• **Extracted information**:
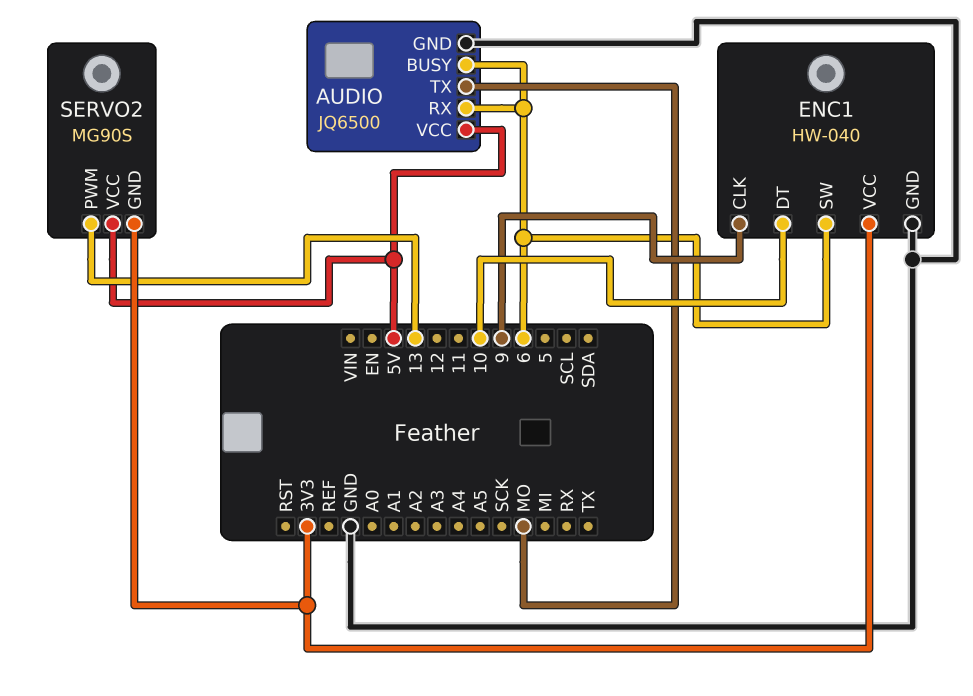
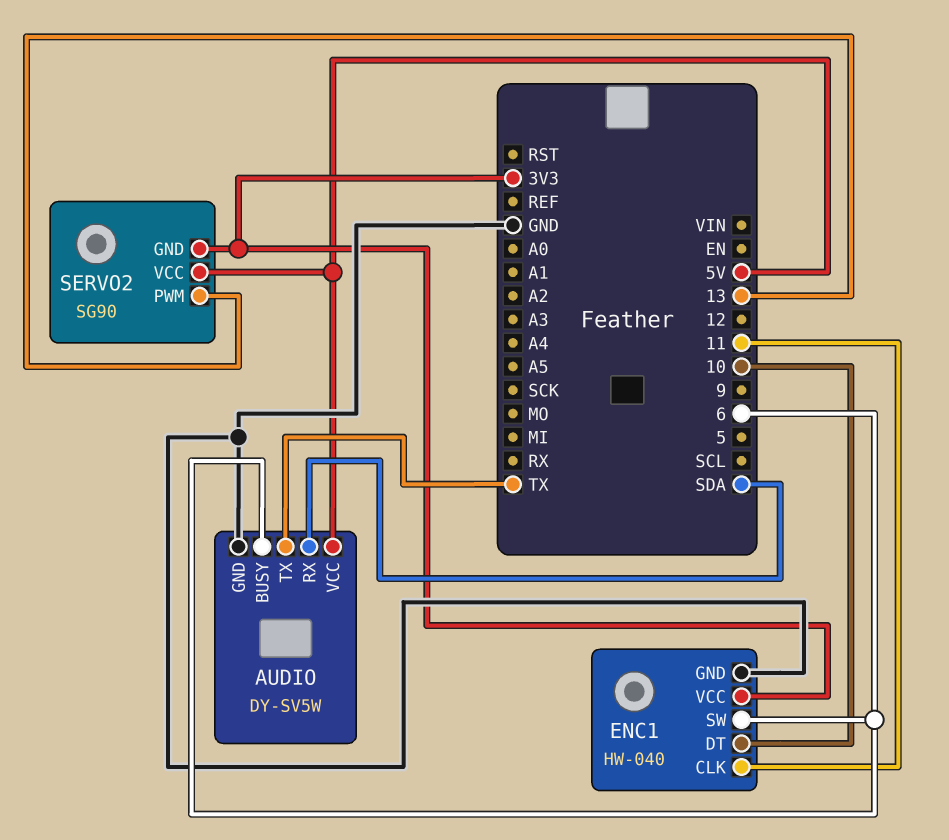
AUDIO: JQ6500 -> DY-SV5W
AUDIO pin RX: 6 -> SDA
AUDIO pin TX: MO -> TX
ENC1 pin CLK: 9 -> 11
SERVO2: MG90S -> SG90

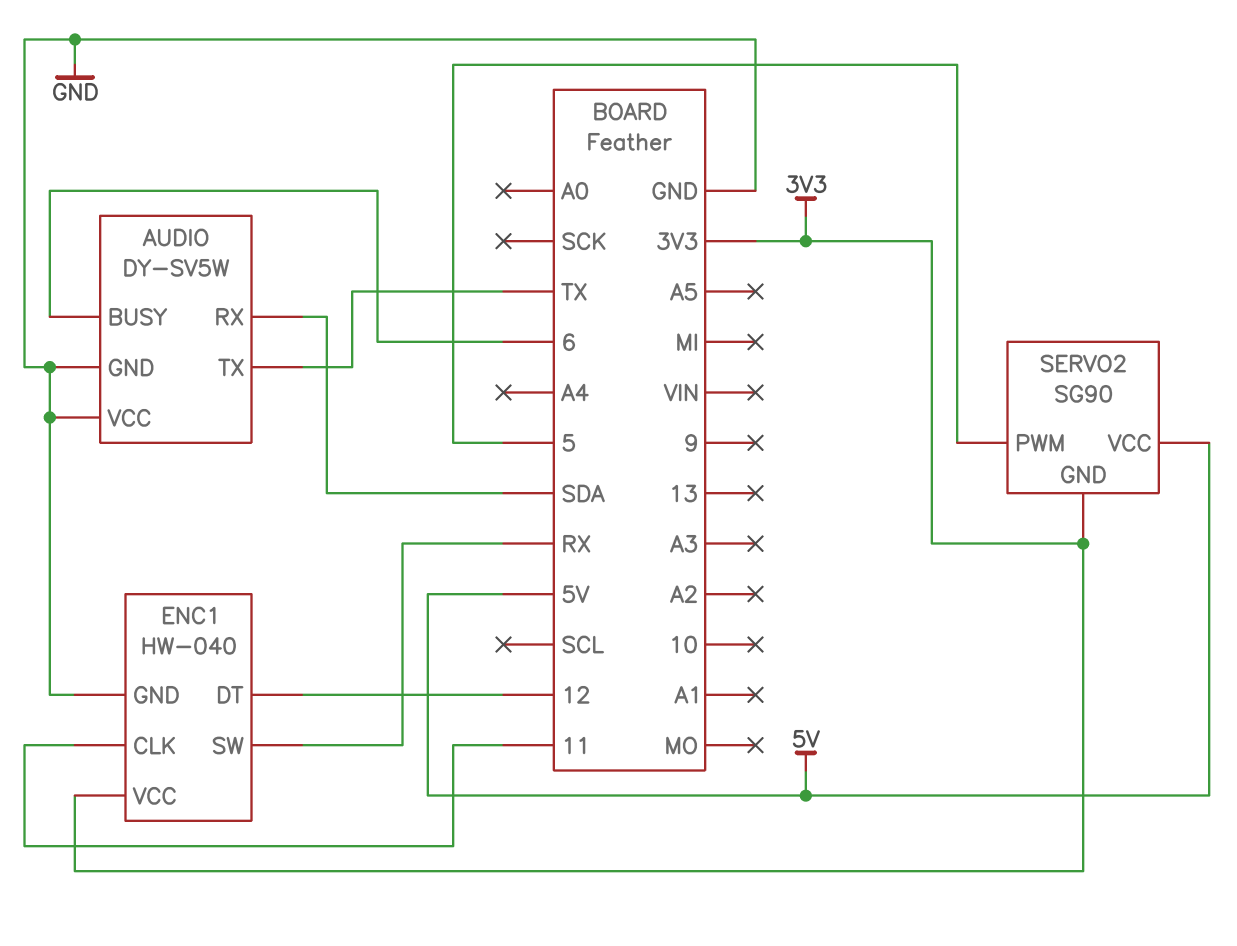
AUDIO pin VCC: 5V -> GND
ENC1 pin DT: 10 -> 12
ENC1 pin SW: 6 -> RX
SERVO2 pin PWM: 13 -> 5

• **Exercise**:
Set the material above down again word for word. Include none of its pictures.

• **Answer below**:
AUDIO: JQ6500 -> DY-SV5W
AUDIO pin RX: 6 -> SDA
AUDIO pin TX: MO -> TX
ENC1 pin CLK: 9 -> 11
SERVO2: MG90S -> SG90

AUDIO pin VCC: 5V -> GND
ENC1 pin DT: 10 -> 12
ENC1 pin SW: 6 -> RX
SERVO2 pin PWM: 13 -> 5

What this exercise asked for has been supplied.